Dataset entries:

==============================

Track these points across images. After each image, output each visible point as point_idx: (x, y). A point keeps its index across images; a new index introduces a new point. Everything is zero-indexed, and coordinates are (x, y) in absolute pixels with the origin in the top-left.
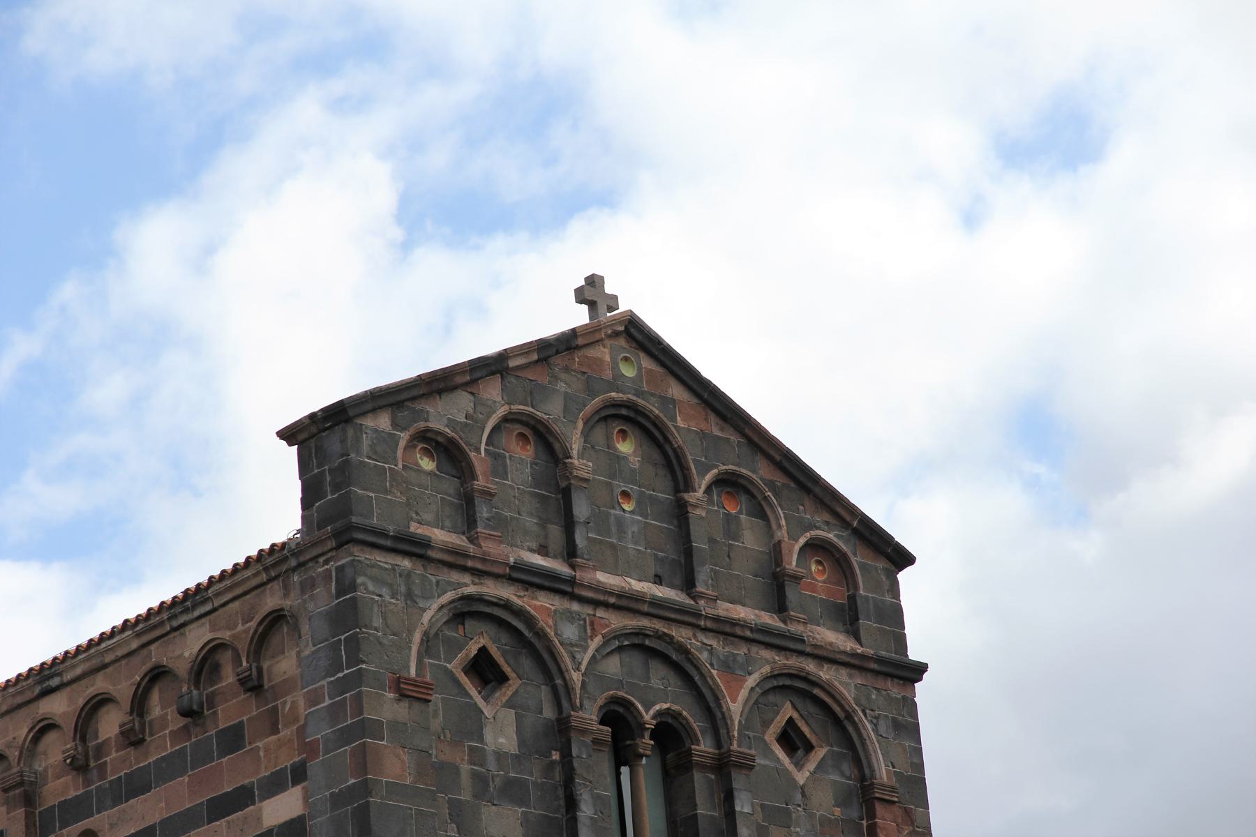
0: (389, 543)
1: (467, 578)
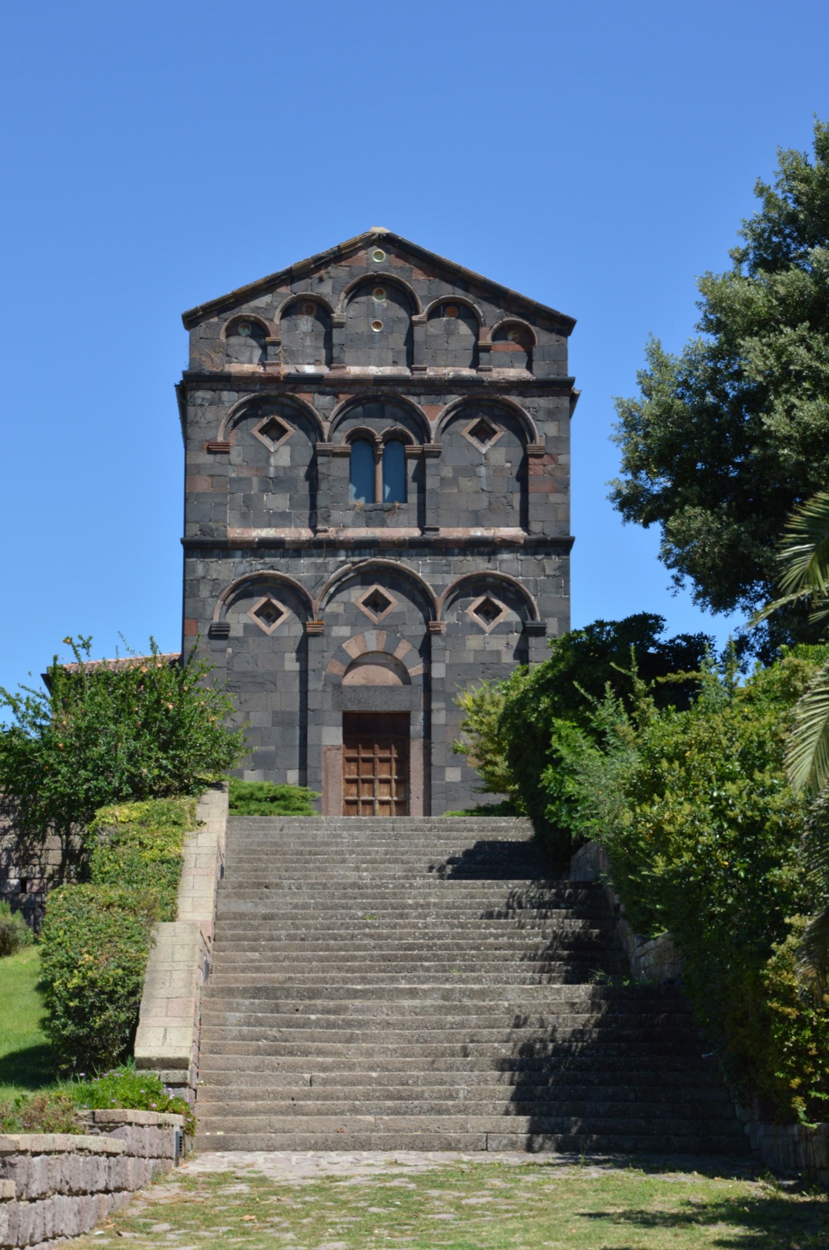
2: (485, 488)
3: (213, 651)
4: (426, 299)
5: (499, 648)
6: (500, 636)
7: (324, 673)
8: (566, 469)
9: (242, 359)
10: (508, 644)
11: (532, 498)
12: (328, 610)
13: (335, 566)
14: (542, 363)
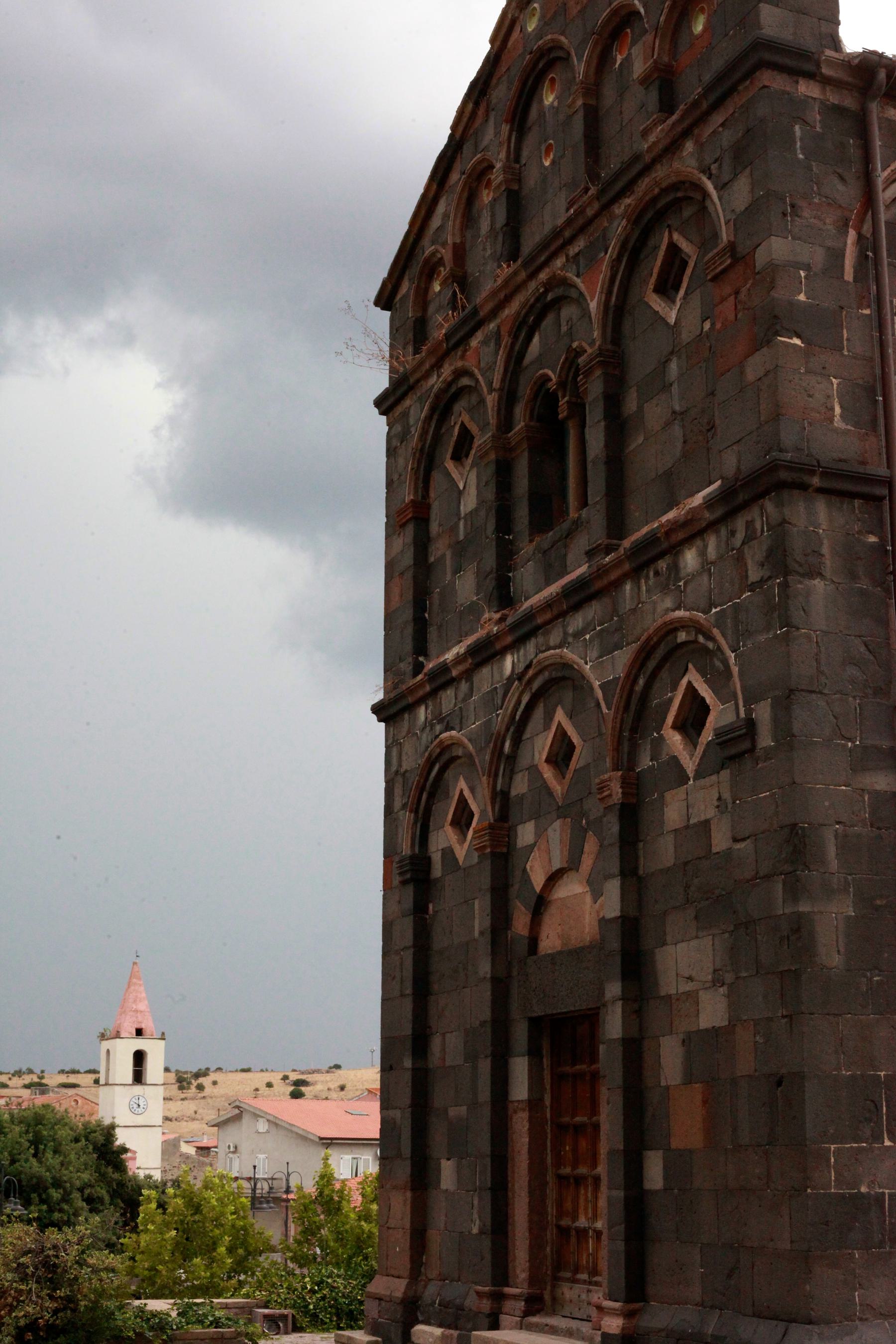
0: (391, 400)
2: (677, 408)
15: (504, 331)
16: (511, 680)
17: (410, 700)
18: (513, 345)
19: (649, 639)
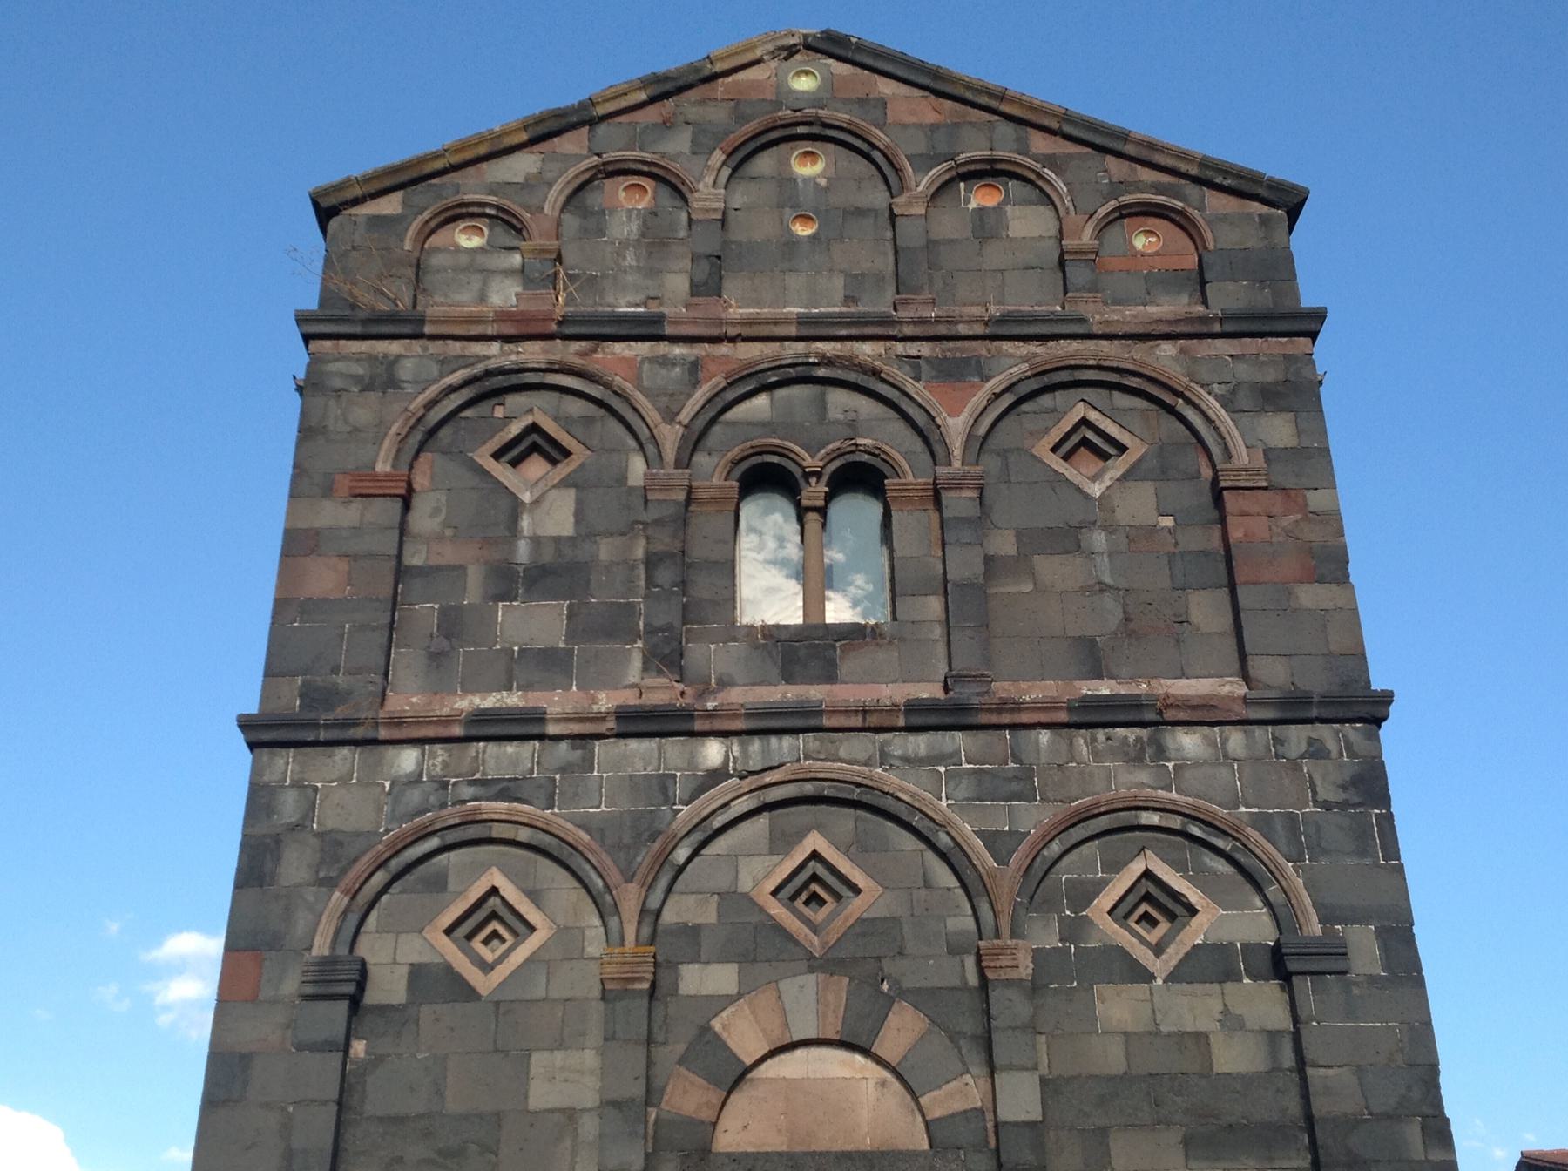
0: (358, 329)
1: (495, 348)
2: (1108, 580)
3: (300, 1047)
4: (924, 161)
5: (1205, 1025)
6: (1198, 987)
7: (653, 1114)
8: (1332, 520)
9: (458, 297)
10: (1225, 1011)
11: (1245, 596)
12: (668, 917)
13: (693, 785)
14: (1231, 286)
15: (712, 367)
16: (717, 776)
17: (383, 734)
18: (724, 389)
19: (1097, 805)
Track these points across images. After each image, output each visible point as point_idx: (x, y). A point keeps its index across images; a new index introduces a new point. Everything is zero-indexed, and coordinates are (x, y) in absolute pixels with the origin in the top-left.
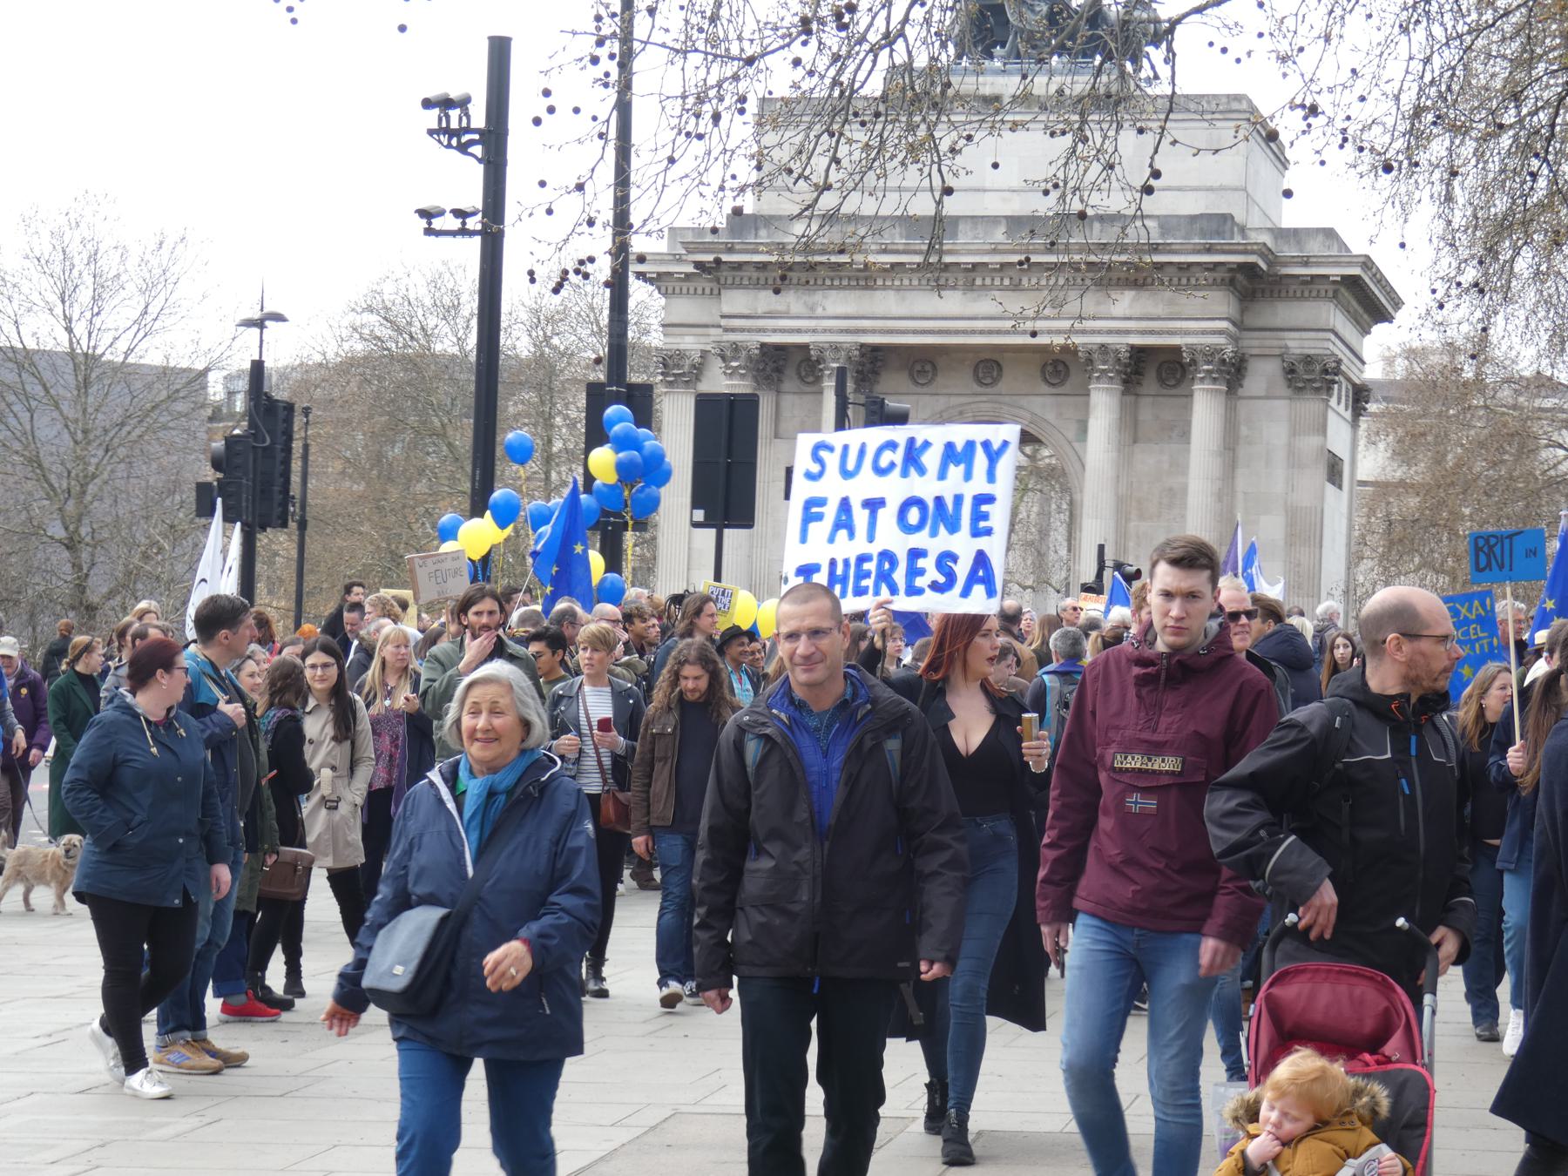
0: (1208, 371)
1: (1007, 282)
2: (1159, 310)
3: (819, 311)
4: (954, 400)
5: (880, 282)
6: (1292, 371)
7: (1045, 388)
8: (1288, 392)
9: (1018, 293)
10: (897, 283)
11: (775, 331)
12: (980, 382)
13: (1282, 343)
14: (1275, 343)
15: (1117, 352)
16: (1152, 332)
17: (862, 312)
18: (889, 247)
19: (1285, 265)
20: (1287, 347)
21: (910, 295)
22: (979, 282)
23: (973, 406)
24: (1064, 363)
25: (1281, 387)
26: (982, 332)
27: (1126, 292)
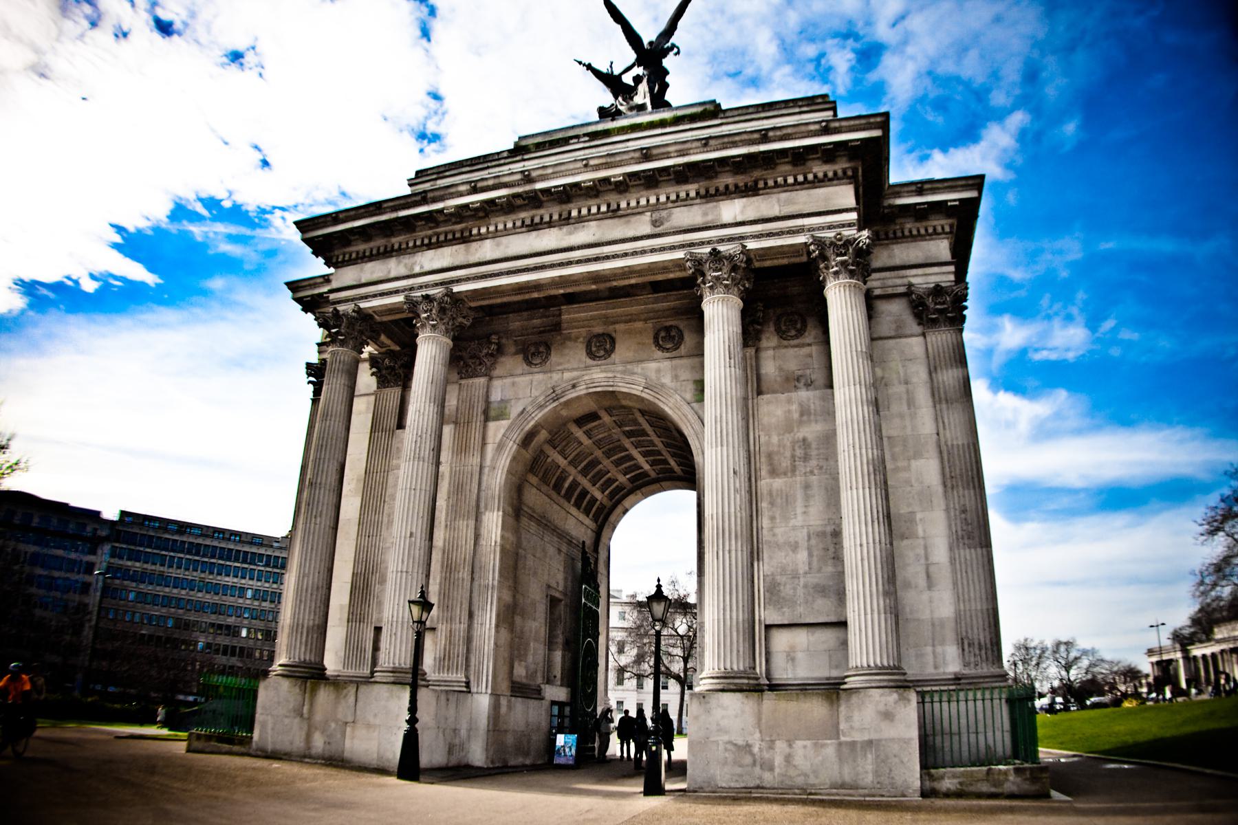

==============================

__Task statement__.
Reproduce all of the entries above word for word, omitting the pictures.

__Output of the exercise__.
Track these points across images. After each image, output each visible point as point_idx: (x, y). A point keeps its index across images; a new index introduces a new point. Everything is zero-indexed, and coordinates are (x, y) in absolute pixels with the origin in the top-left.
0: (389, 543)
1: (467, 578)
2: (485, 488)
3: (213, 651)
4: (426, 299)
5: (499, 648)
6: (500, 636)
7: (324, 673)
8: (566, 469)
9: (242, 359)
10: (508, 644)
11: (532, 498)
12: (328, 610)
13: (335, 566)
14: (542, 363)
0: (391, 400)
2: (677, 408)
15: (504, 331)
16: (511, 680)
17: (410, 700)
18: (513, 345)
19: (649, 639)
0: (358, 329)
1: (495, 348)
2: (1108, 580)
3: (300, 1047)
4: (924, 161)
5: (1205, 1025)
6: (1198, 987)
7: (653, 1114)
8: (1332, 520)
9: (458, 297)
10: (1225, 1011)
11: (1245, 596)
12: (668, 917)
13: (693, 785)
14: (1231, 286)
15: (712, 367)
16: (717, 776)
17: (383, 734)
18: (724, 389)
19: (1097, 805)
Track these points across images. After each image, output each visible point as point_idx: (x, y). A point keeps its index across images; a new index introduces a new point. Everything is zero-indexed, and coordinates are (x, y) in absolute pixels with the origin in the top-left.
0: (1208, 371)
1: (1007, 282)
2: (1159, 310)
3: (819, 311)
4: (954, 400)
5: (880, 282)
6: (1292, 371)
7: (1045, 388)
8: (1288, 392)
9: (1018, 293)
10: (897, 283)
11: (775, 331)
12: (980, 382)
13: (1282, 343)
14: (1275, 343)
15: (1117, 352)
16: (1152, 332)
17: (862, 312)
18: (889, 247)
19: (1285, 265)
20: (1287, 347)
21: (910, 295)
22: (979, 282)
23: (973, 406)
24: (1064, 363)
25: (1281, 387)
26: (982, 332)
27: (1126, 292)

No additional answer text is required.